PROBLEM DETAILS:
If an entry holds an image, leave that image out and transcribe everything else exactly.

DATA TO USE:
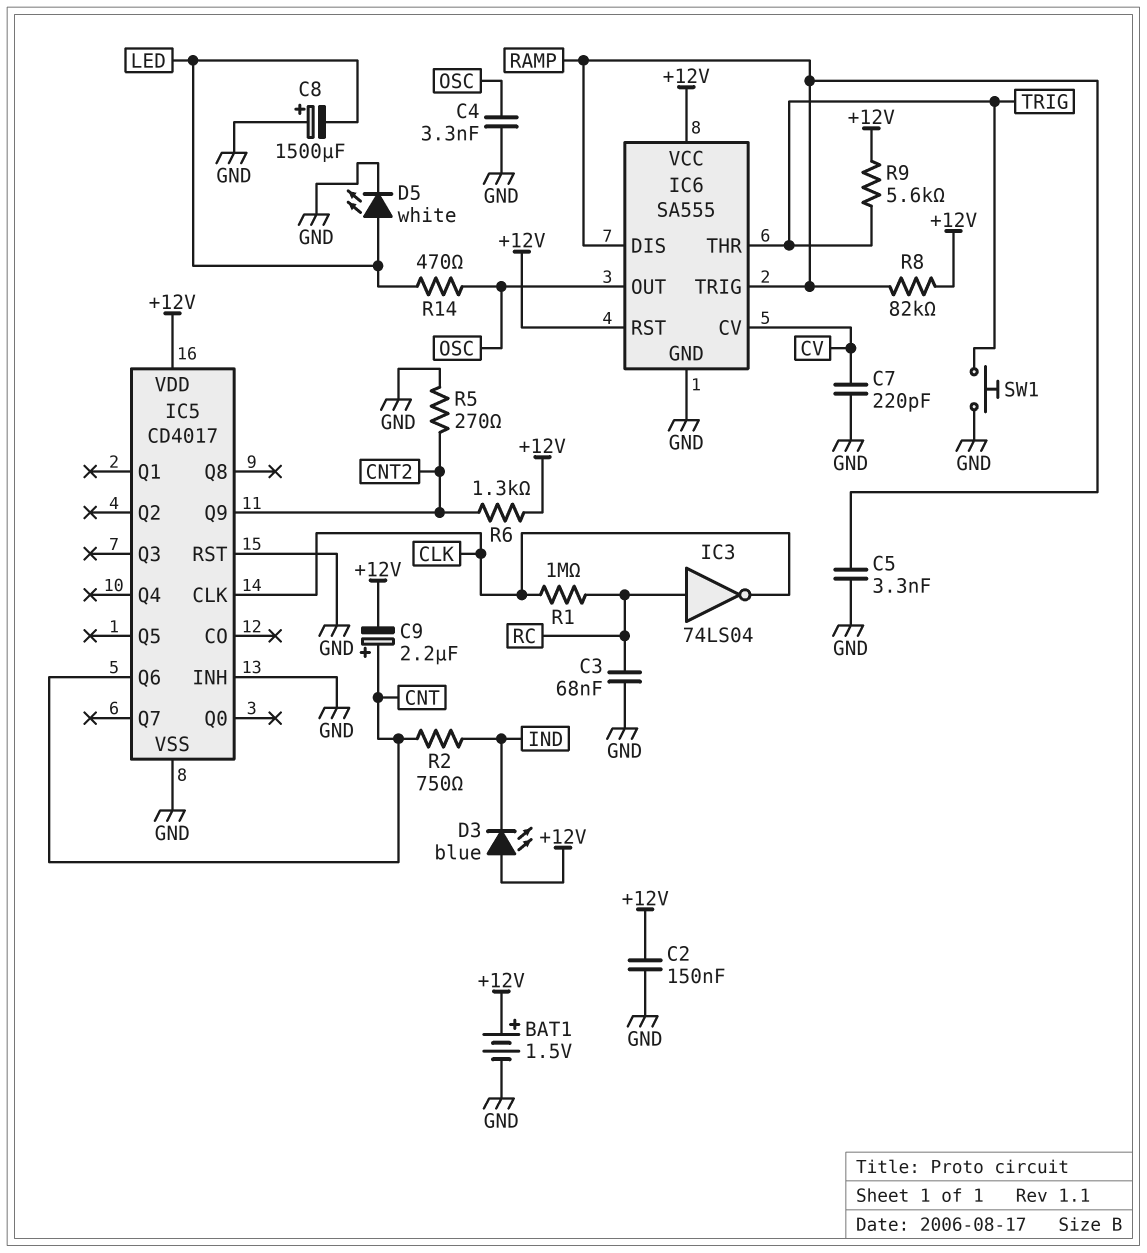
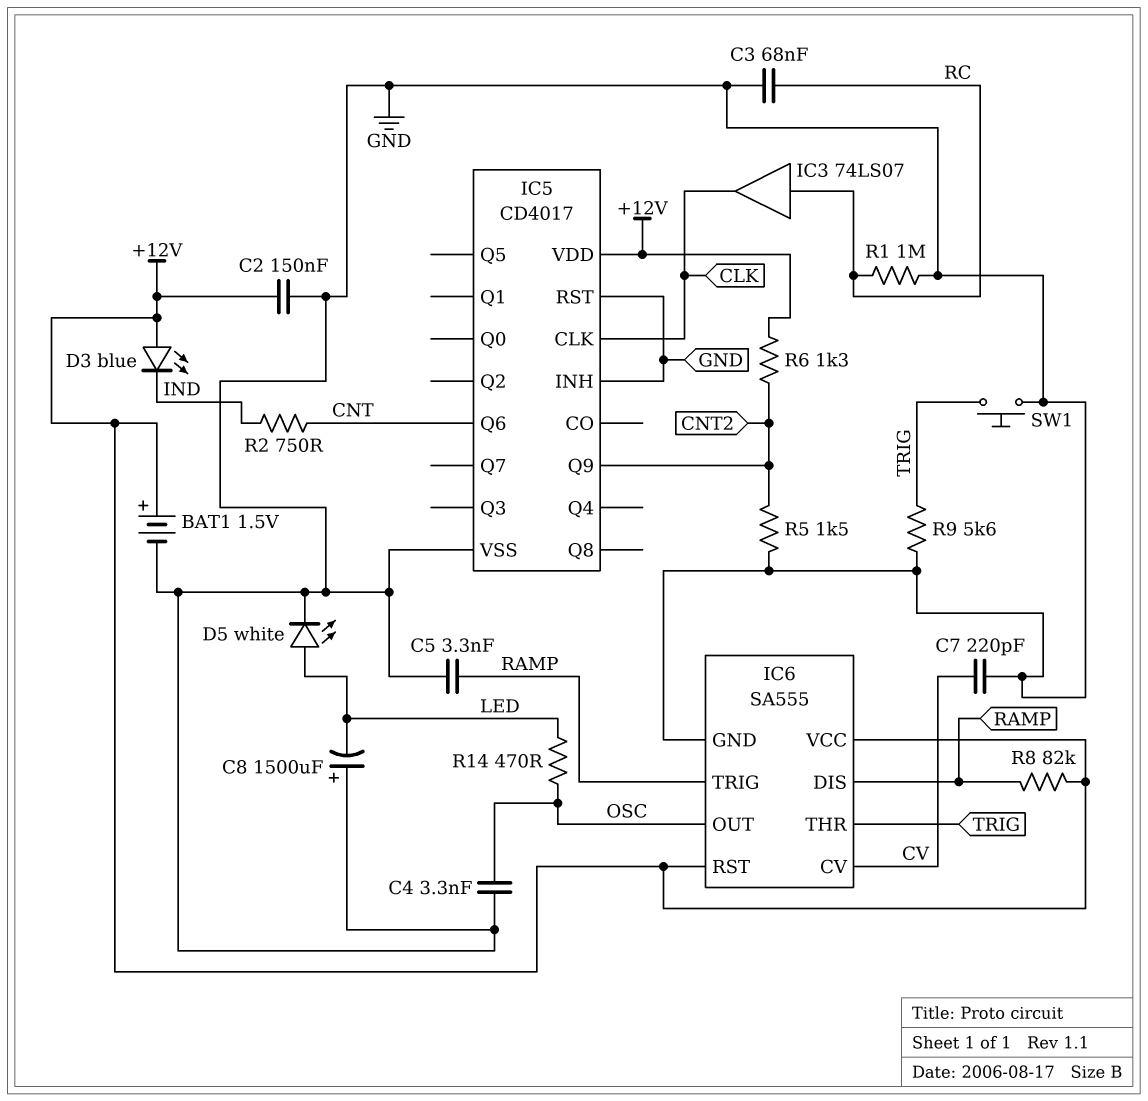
C9: 2.2uF (plus CNT, minus +12V) -> none
IC3: NOT 74LS04 (in RC, out CLK) -> buffer 74LS07 (in RC, out CLK)
R1: 1M (CLK, RC) -> 1M (GND, RC)
R5: 270 (CNT2, GND) -> 1.5k (CNT2, GND)
R9: 5.6k (+12V, TRIG) -> 5.6k (GND, TRIG)

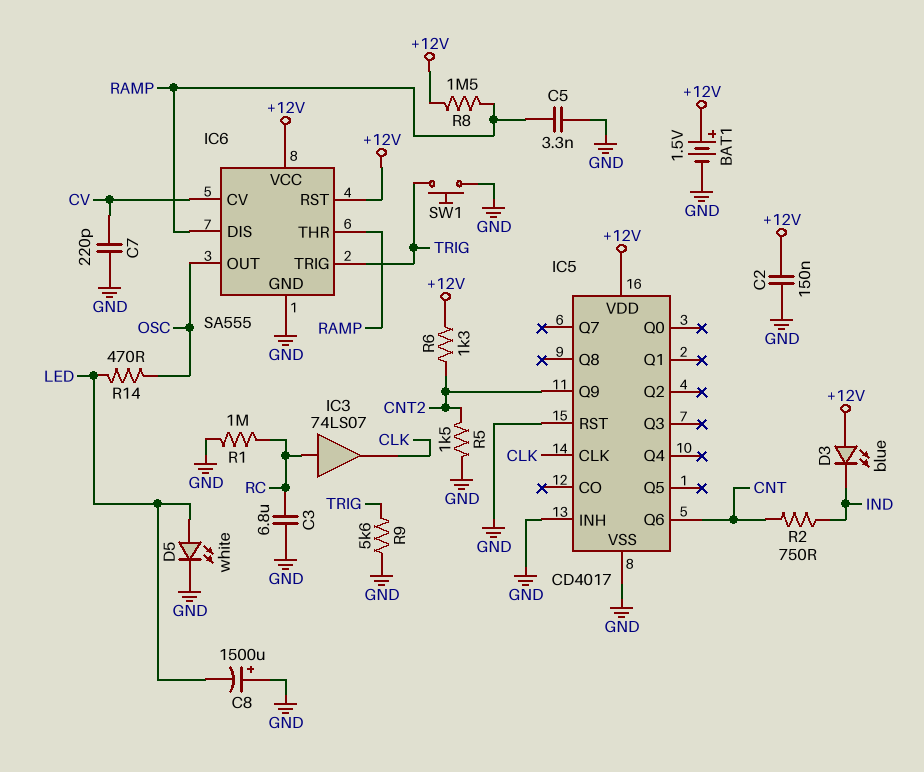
C3: 68nF (GND, RC) -> 6.8uF (GND, RC)
C4: 3.3nF (GND, OSC) -> none
IC6 pin THR: TRIG -> RAMP
IC6 pin TRIG: RAMP -> TRIG
R8: 82k (+12V, RAMP) -> 1.5M (+12V, RAMP)

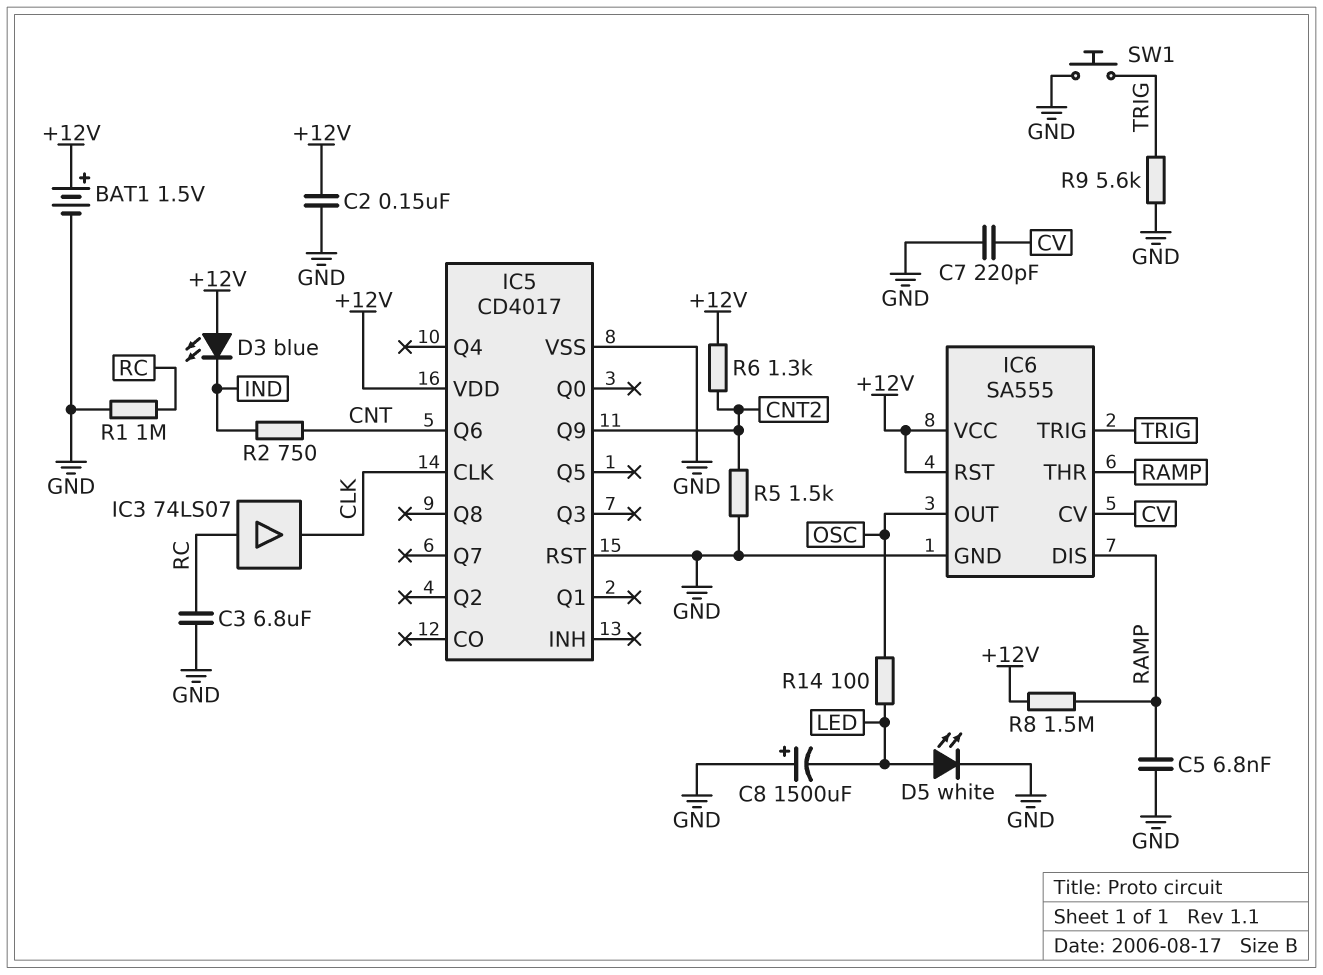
C5: 3.3nF (GND, RAMP) -> 6.8nF (GND, RAMP)
IC5 pin INH: GND -> none
R14: 470 (LED, OSC) -> 100 (LED, OSC)

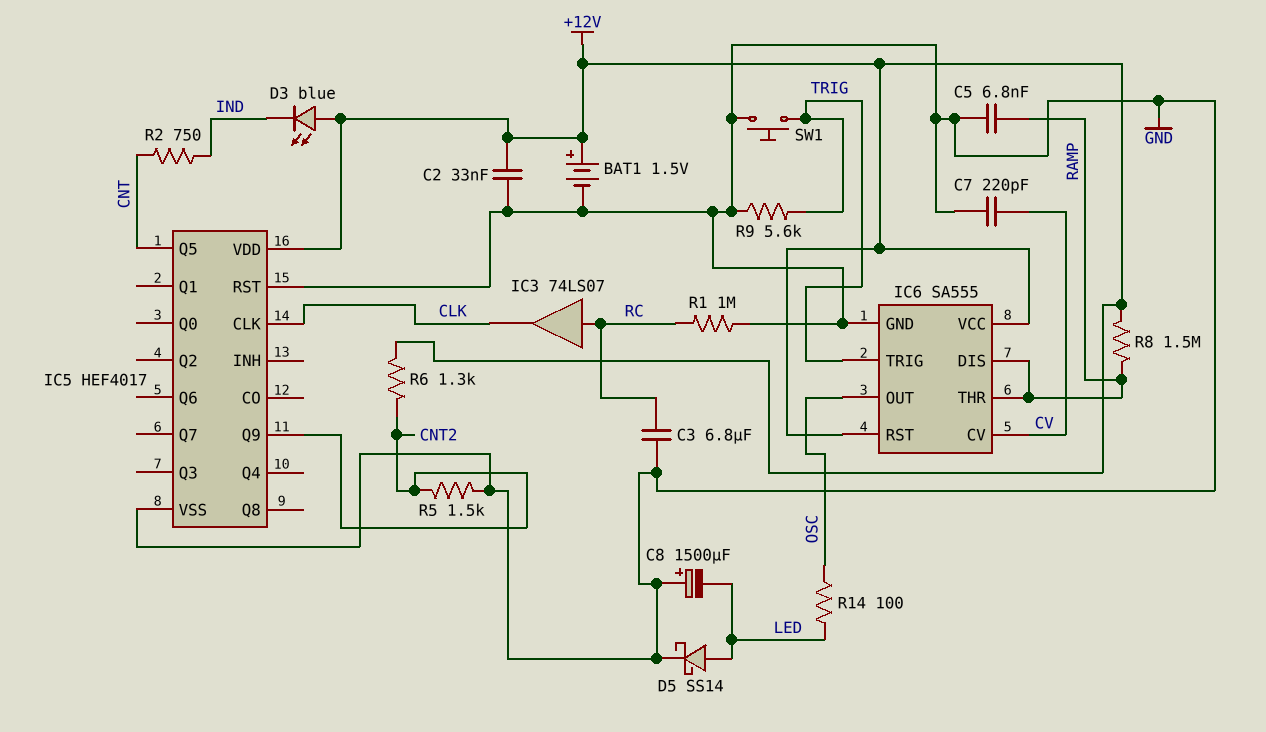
C2: 150nF (+12V, GND) -> 33nF (+12V, GND)
D5: LED white (A LED, K GND) -> schottky SS14 (A LED, K GND)
IC5: CD4017 -> HEF4017
IC5 pin Q5: none -> CNT
IC5 pin Q6: CNT -> none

RESPONSE BOX:
C9: 2.2uF (plus CNT, minus +12V) -> none
IC3: NOT 74LS04 (in RC, out CLK) -> buffer 74LS07 (in RC, out CLK)
R1: 1M (CLK, RC) -> 1M (GND, RC)
R5: 270 (CNT2, GND) -> 1.5k (CNT2, GND)
R9: 5.6k (+12V, TRIG) -> 5.6k (GND, TRIG)

C3: 68nF (GND, RC) -> 6.8uF (GND, RC)
C4: 3.3nF (GND, OSC) -> none
IC6 pin THR: TRIG -> RAMP
IC6 pin TRIG: RAMP -> TRIG
R8: 82k (+12V, RAMP) -> 1.5M (+12V, RAMP)

C5: 3.3nF (GND, RAMP) -> 6.8nF (GND, RAMP)
IC5 pin INH: GND -> none
R14: 470 (LED, OSC) -> 100 (LED, OSC)

C2: 150nF (+12V, GND) -> 33nF (+12V, GND)
D5: LED white (A LED, K GND) -> schottky SS14 (A LED, K GND)
IC5: CD4017 -> HEF4017
IC5 pin Q5: none -> CNT
IC5 pin Q6: CNT -> none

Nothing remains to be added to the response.